» Task item
An exact copy of all the data is the expected answer.

Revision comparison data

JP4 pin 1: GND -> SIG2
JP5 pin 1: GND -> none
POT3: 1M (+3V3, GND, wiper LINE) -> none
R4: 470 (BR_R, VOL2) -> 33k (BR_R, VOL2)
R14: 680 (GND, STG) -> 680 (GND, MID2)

» Result of this task
JP4 pin 1: GND -> SIG2
JP5 pin 1: GND -> none
POT3: 1M (+3V3, GND, wiper LINE) -> none
R4: 470 (BR_R, VOL2) -> 33k (BR_R, VOL2)
R14: 680 (GND, STG) -> 680 (GND, MID2)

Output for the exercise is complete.